◆ **Work to complete**
Pictures are to be left out, and only the lines below starting at the one with "R1: 3.9k (N_9, N_10) -> 3.9k (GND, N_10)" and ending at the one with "R10: 2.2k (N_2, N_11) -> 3.6k (N_2, N_11)" are to be reproduced, each exactly, both ends included.

◆ **Revision comparison data**
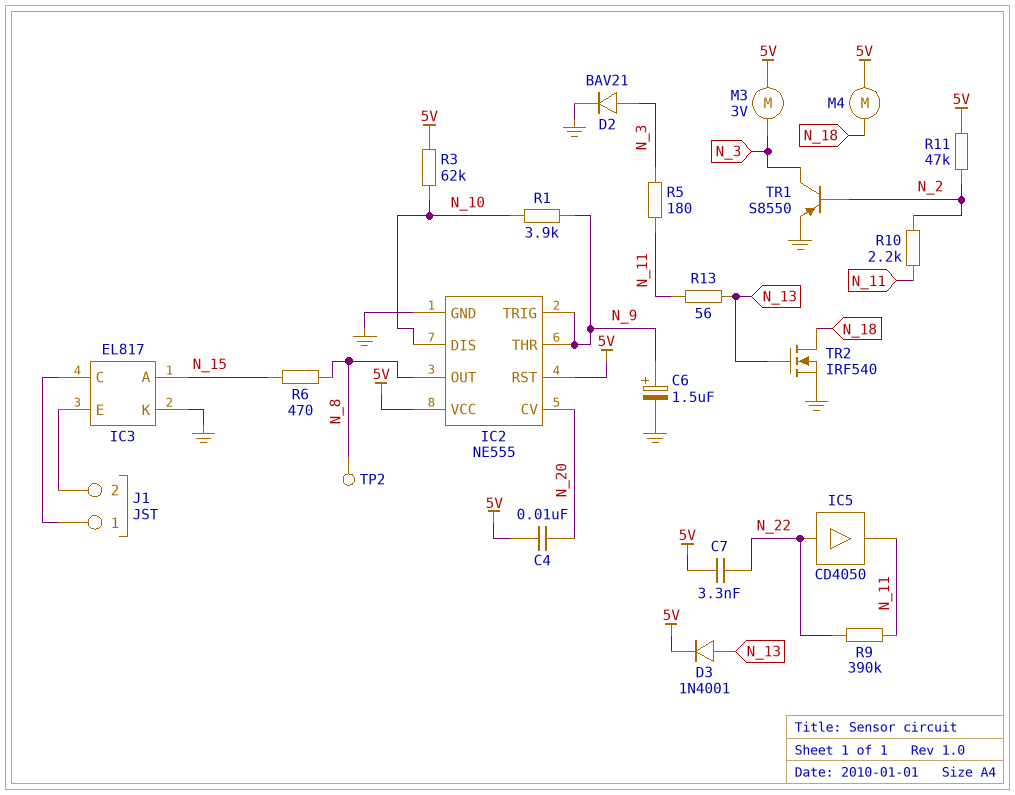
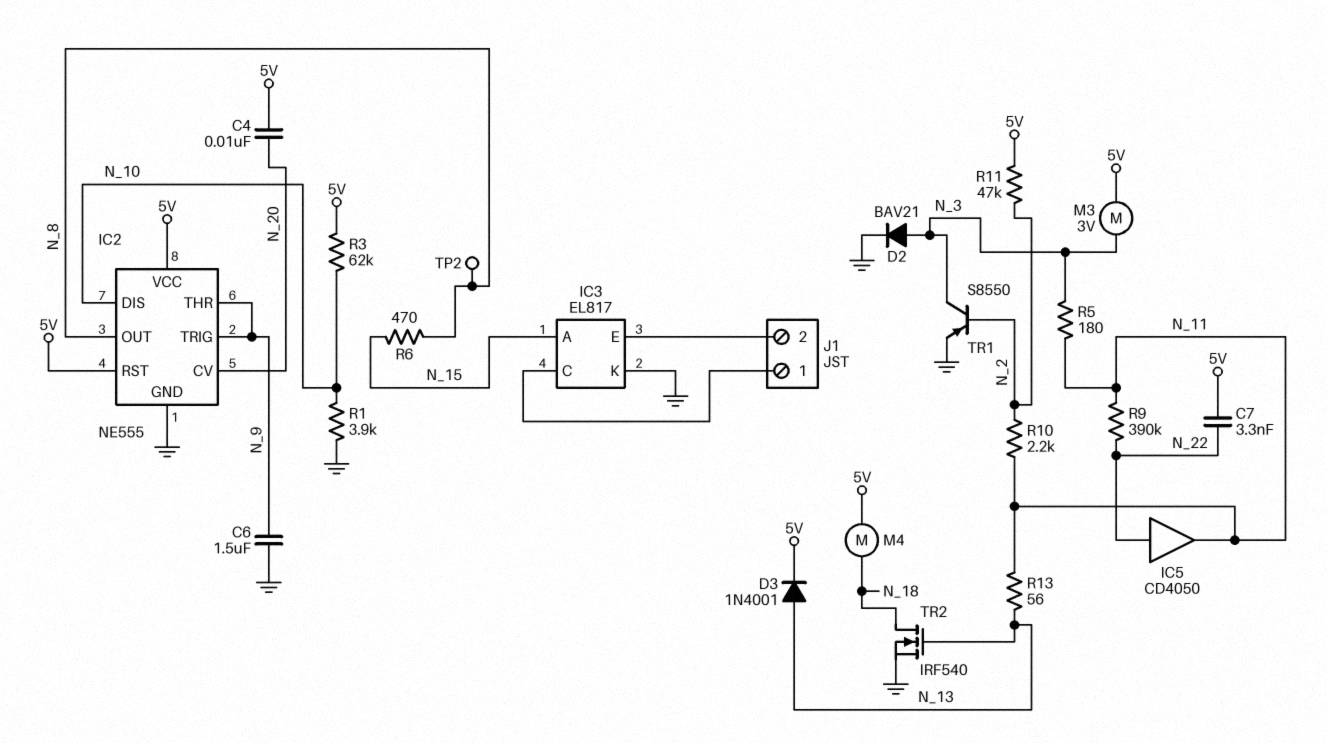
C6: 1.5uF (plus N_9, minus GND) -> 1.5uF (GND, N_9)
R1: 3.9k (N_9, N_10) -> 3.9k (GND, N_10)

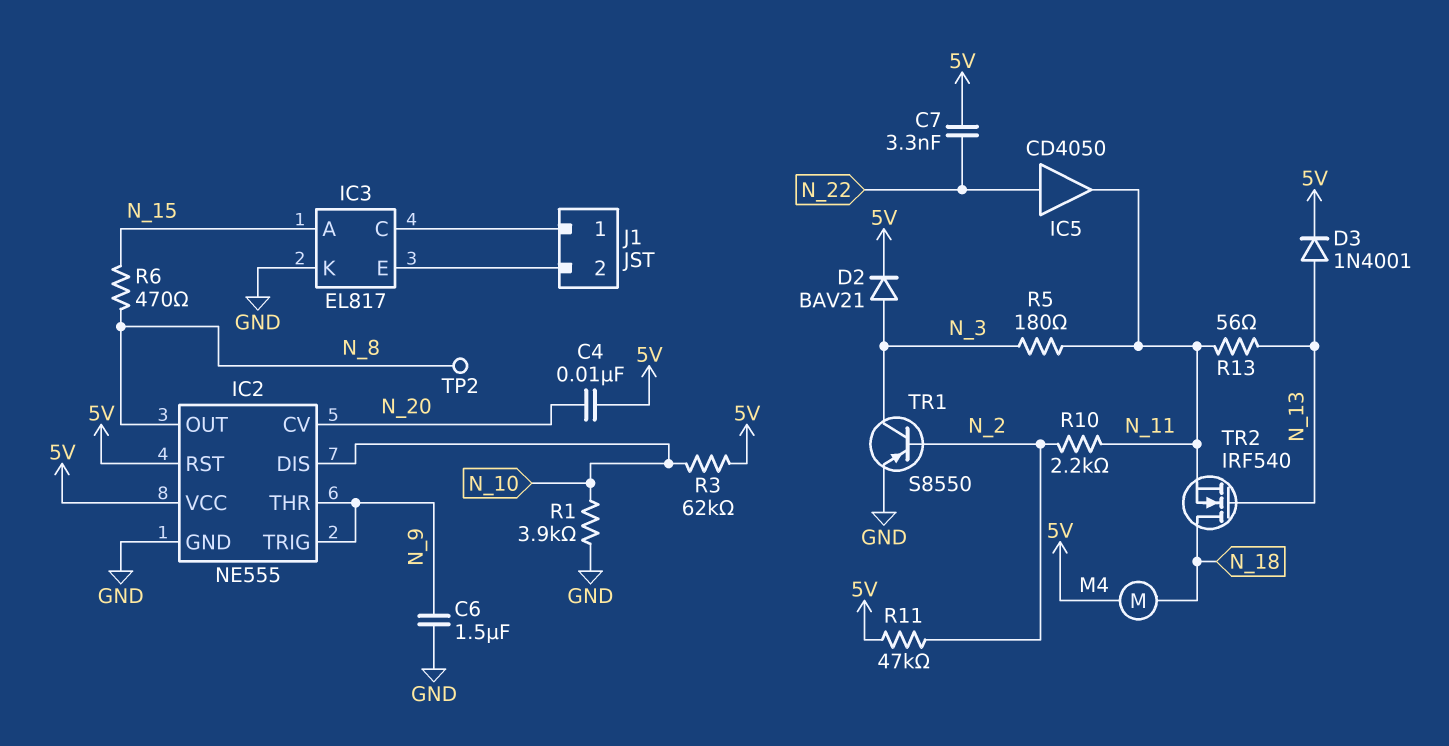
D2: diode BAV21 (A N_3, K GND) -> diode BAV21 (A N_3, K 5V)
M3: motor 3V (5V, N_3) -> none
R9: 390k (N_11, N_22) -> none
TR2: NMOS IRF540 (G N_13, D N_18, S GND) -> NMOS IRF540 (G N_13, D N_18, S N_11)

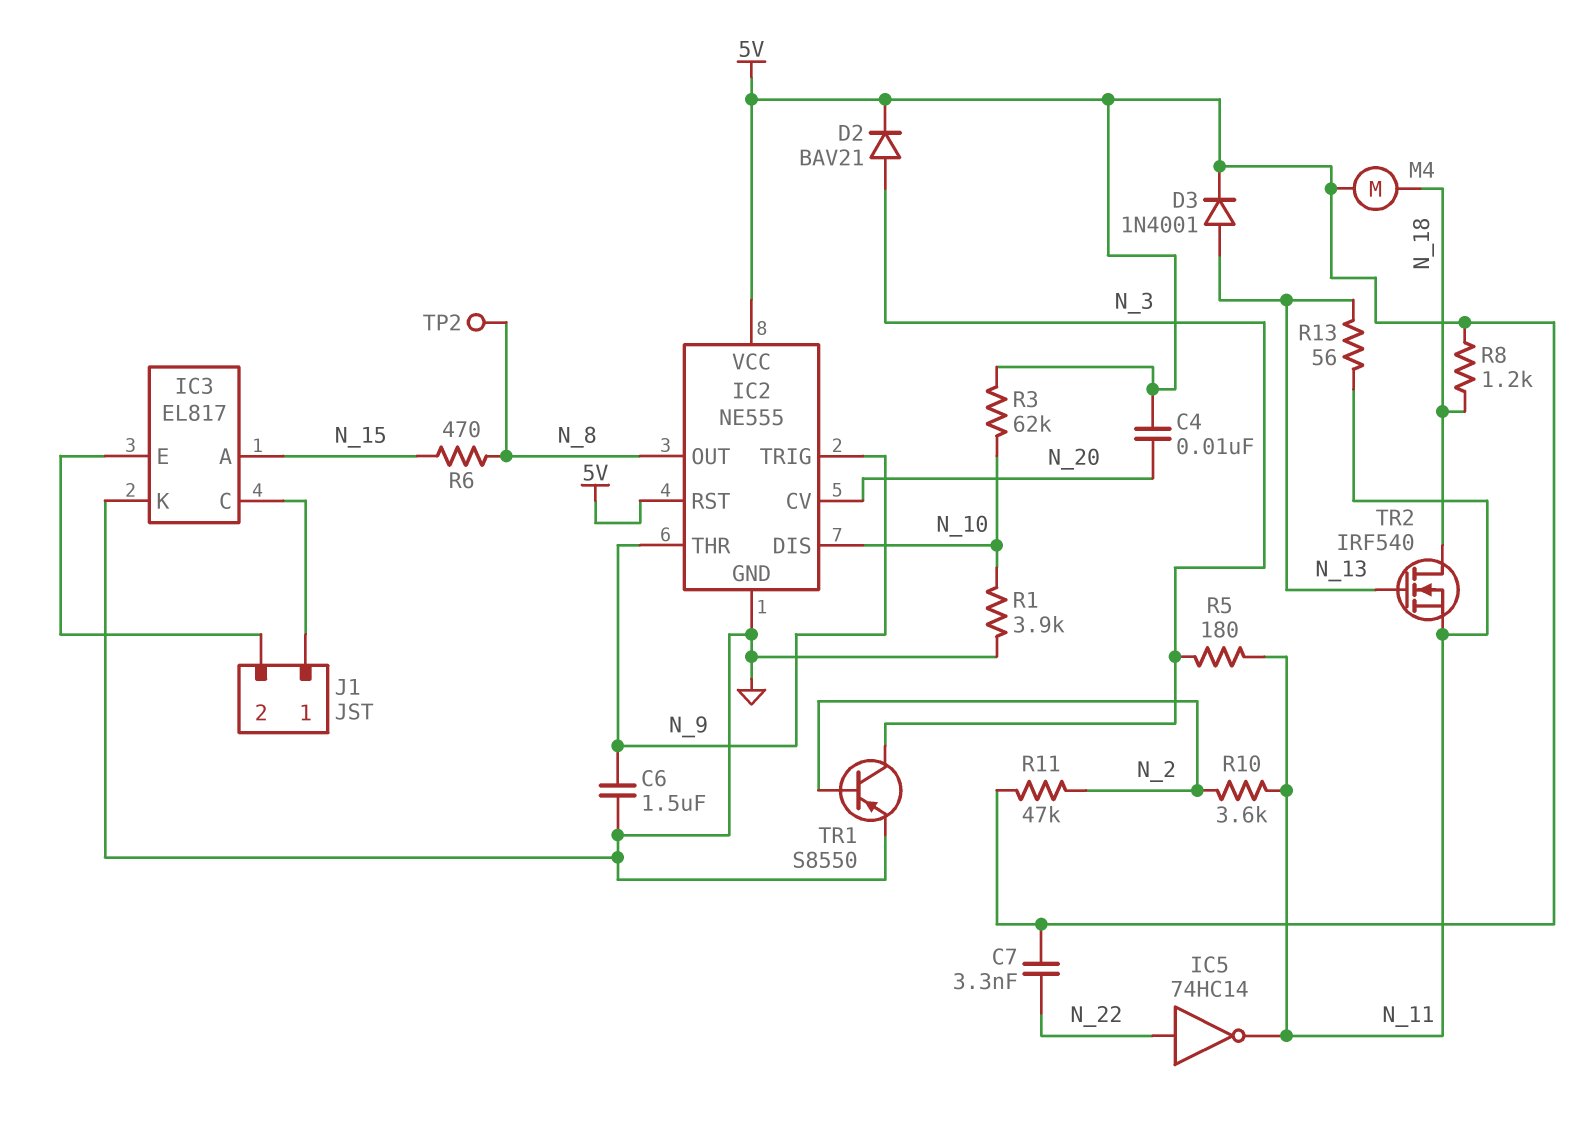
IC5: buffer CD4050 (in N_22, out N_11) -> NOT 74HC14 (in N_22, out N_11)
R8: none -> 1.2k (5V, N_18)
R10: 2.2k (N_2, N_11) -> 3.6k (N_2, N_11)

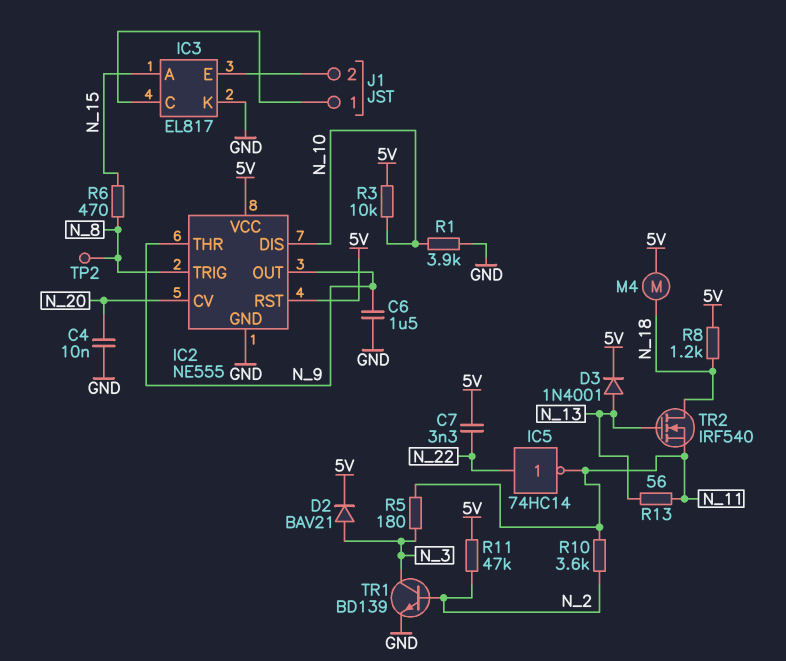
C4: 10nF (5V, N_20) -> 10nF (GND, N_20)
IC2 pin OUT: N_8 -> N_9
IC2 pin TRIG: N_9 -> N_8
R3: 62k (5V, N_10) -> 10k (5V, N_10)
TR1: PNP S8550 (B N_2, C N_3, E GND) -> NPN BD139 (B N_2, C N_3, E GND)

◆ **Exercise result**
R1: 3.9k (N_9, N_10) -> 3.9k (GND, N_10)

D2: diode BAV21 (A N_3, K GND) -> diode BAV21 (A N_3, K 5V)
M3: motor 3V (5V, N_3) -> none
R9: 390k (N_11, N_22) -> none
TR2: NMOS IRF540 (G N_13, D N_18, S GND) -> NMOS IRF540 (G N_13, D N_18, S N_11)

IC5: buffer CD4050 (in N_22, out N_11) -> NOT 74HC14 (in N_22, out N_11)
R8: none -> 1.2k (5V, N_18)
R10: 2.2k (N_2, N_11) -> 3.6k (N_2, N_11)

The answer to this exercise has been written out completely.